◆ **Data for this exercise**
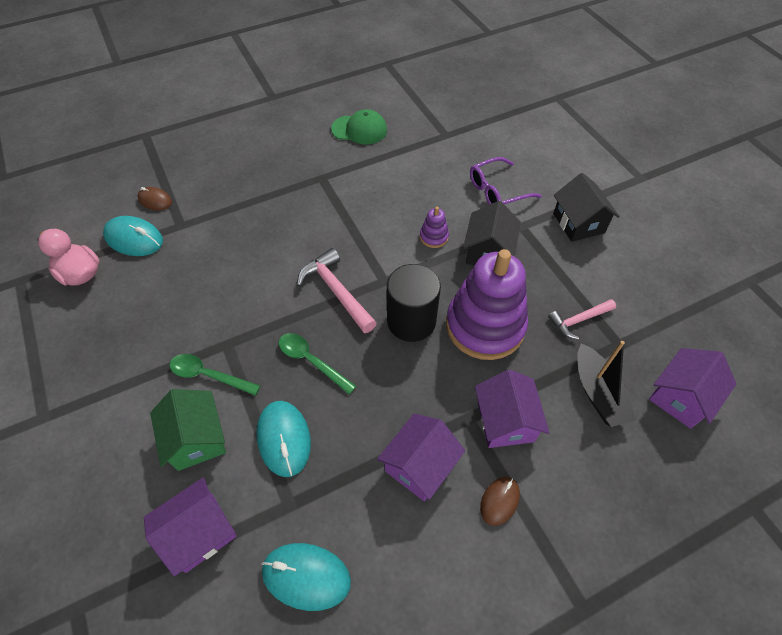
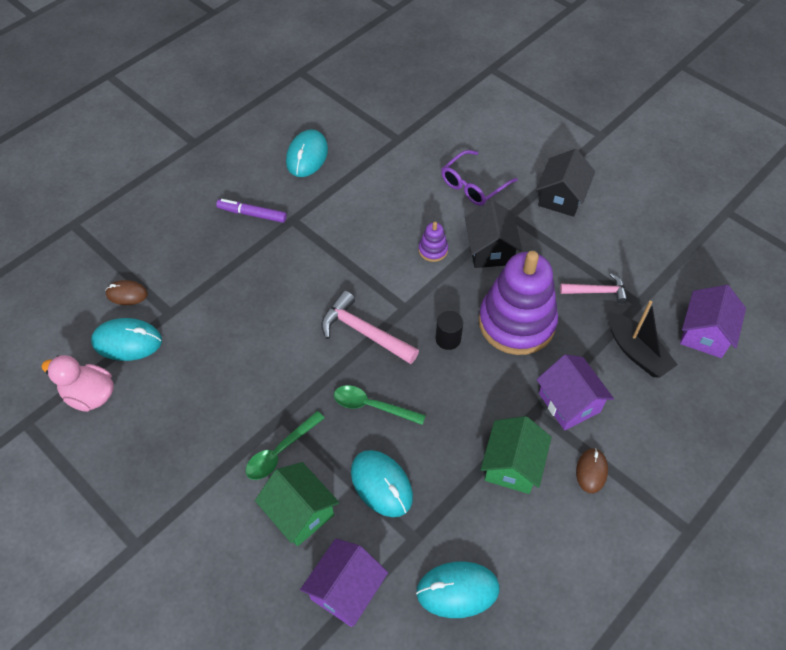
camera: 20 degrees left, 0 degrees up
(209, 375) = (280, 451): green spoon -> green spoon turned 45 degrees counterclockwise
(290, 164) = (252, 214): none -> purple marker
(359, 130) = (307, 156): green cap -> turquoise mouse
(411, 321) = (448, 339): black cylinder -> black cylinder, size x0.53
(419, 465) = (512, 465): purple house -> green house
(578, 223) = (561, 197): black house -> black house turned 60 degrees clockwise
(579, 320) = (596, 291): pink hammer -> pink hammer turned 135 degrees counterclockwise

◆ **Activity**
An exact, word-for-word copy of the records is expected, with no pictures in it.

◆ **Completed exercise**
camera: 20 degrees left, 0 degrees up
(209, 375) = (280, 451): green spoon -> green spoon turned 45 degrees counterclockwise
(290, 164) = (252, 214): none -> purple marker
(359, 130) = (307, 156): green cap -> turquoise mouse
(411, 321) = (448, 339): black cylinder -> black cylinder, size x0.53
(419, 465) = (512, 465): purple house -> green house
(578, 223) = (561, 197): black house -> black house turned 60 degrees clockwise
(579, 320) = (596, 291): pink hammer -> pink hammer turned 135 degrees counterclockwise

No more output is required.